• What is being asked:
Report all lines in the records that hold the string "degrees".

Before-and-after object lists
..........

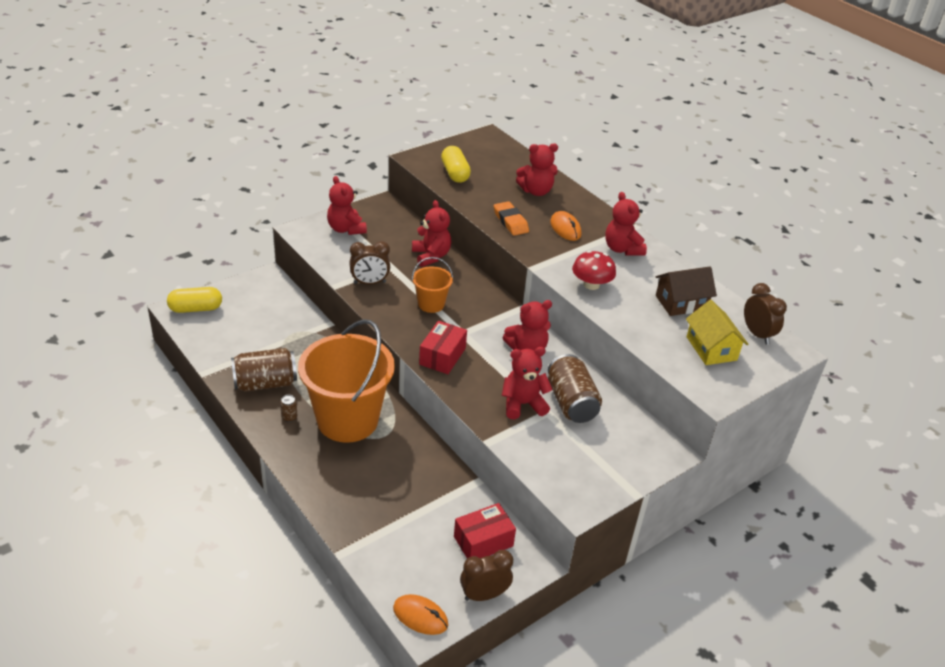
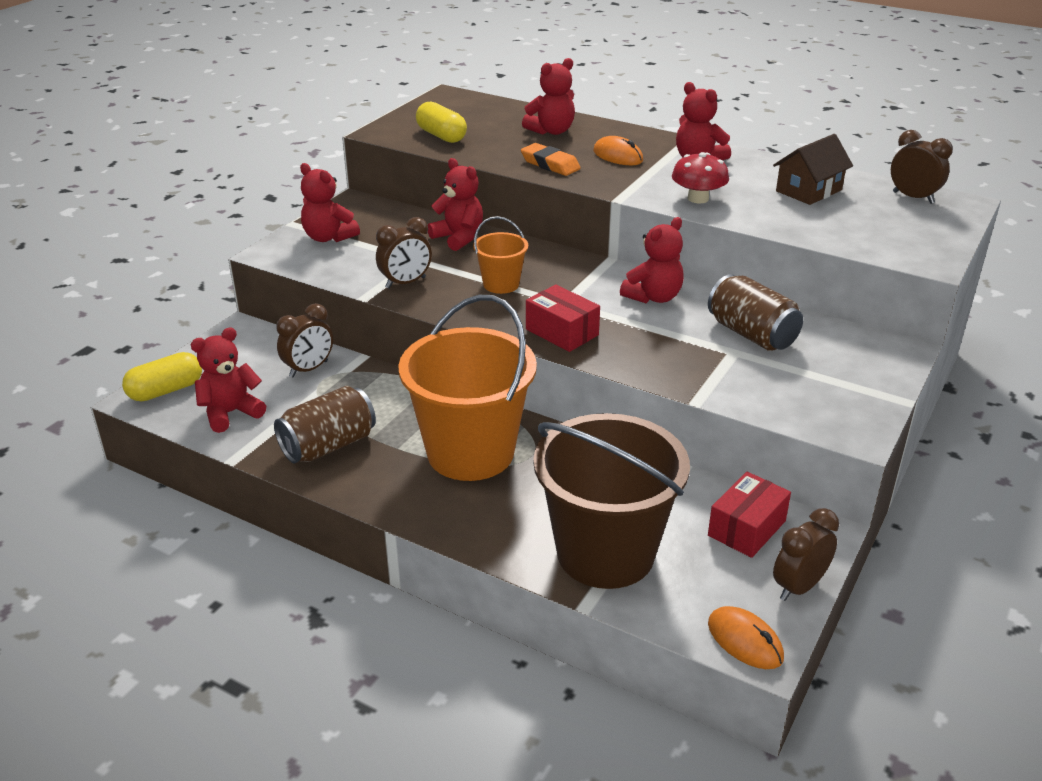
camera: 20 degrees left, 5 degrees down
(289, 417) = (391, 474): brown can -> none
(290, 322) = (309, 369): none -> brown clock
(379, 523) = (605, 553): none -> brown bucket
(420, 616) = (745, 641): orange mouse -> orange mouse turned 45 degrees clockwise
(442, 356) = (562, 332): red box -> red box turned 45 degrees counterclockwise
(523, 404) = (699, 352): red teddy bear -> red teddy bear (230, 413)
(711, 348) = (882, 222): yellow house -> none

..........

• Solution:
camera: 20 degrees left, 5 degrees down
(420, 616) = (745, 641): orange mouse -> orange mouse turned 45 degrees clockwise
(442, 356) = (562, 332): red box -> red box turned 45 degrees counterclockwise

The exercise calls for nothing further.